START Records for this task
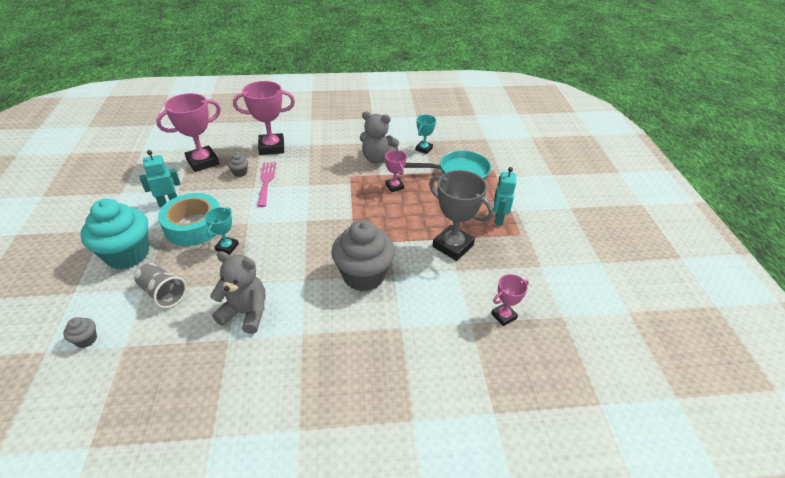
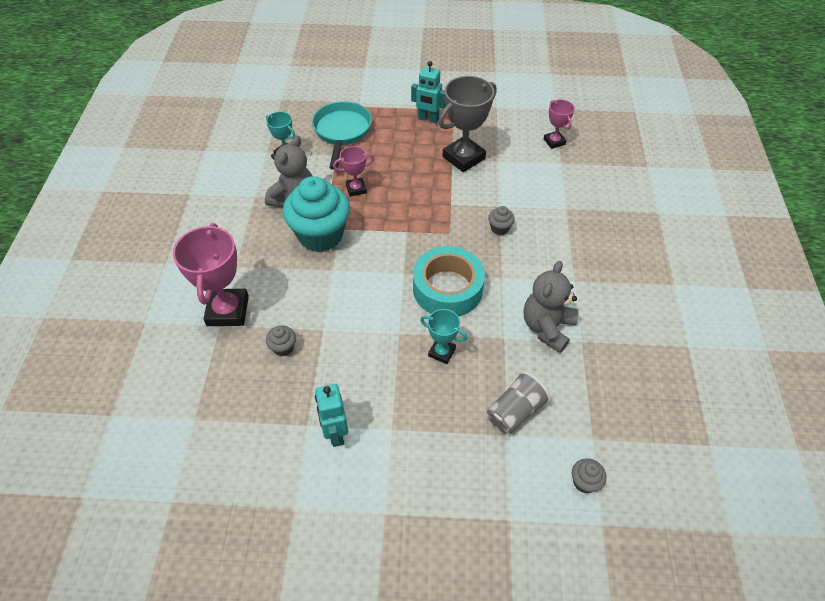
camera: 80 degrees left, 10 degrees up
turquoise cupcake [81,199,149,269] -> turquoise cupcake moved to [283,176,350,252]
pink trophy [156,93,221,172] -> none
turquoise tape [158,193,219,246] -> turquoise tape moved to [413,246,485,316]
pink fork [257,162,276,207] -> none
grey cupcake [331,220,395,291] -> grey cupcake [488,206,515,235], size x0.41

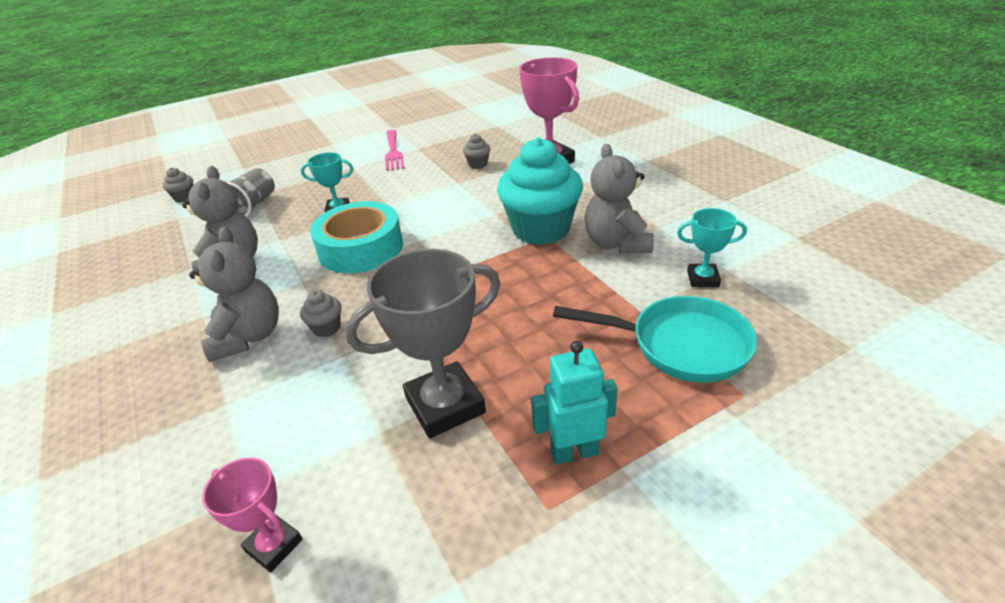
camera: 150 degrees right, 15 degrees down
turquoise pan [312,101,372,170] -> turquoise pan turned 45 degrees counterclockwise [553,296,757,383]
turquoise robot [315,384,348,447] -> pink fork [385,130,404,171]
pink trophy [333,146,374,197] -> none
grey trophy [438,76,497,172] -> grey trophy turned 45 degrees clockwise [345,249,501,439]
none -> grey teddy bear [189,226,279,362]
END Records for this task
Leave every image out and retype the entries above word for word.

camera: 80 degrees left, 10 degrees up
turquoise cupcake [81,199,149,269] -> turquoise cupcake moved to [283,176,350,252]
pink trophy [156,93,221,172] -> none
turquoise tape [158,193,219,246] -> turquoise tape moved to [413,246,485,316]
pink fork [257,162,276,207] -> none
grey cupcake [331,220,395,291] -> grey cupcake [488,206,515,235], size x0.41

camera: 150 degrees right, 15 degrees down
turquoise pan [312,101,372,170] -> turquoise pan turned 45 degrees counterclockwise [553,296,757,383]
turquoise robot [315,384,348,447] -> pink fork [385,130,404,171]
pink trophy [333,146,374,197] -> none
grey trophy [438,76,497,172] -> grey trophy turned 45 degrees clockwise [345,249,501,439]
none -> grey teddy bear [189,226,279,362]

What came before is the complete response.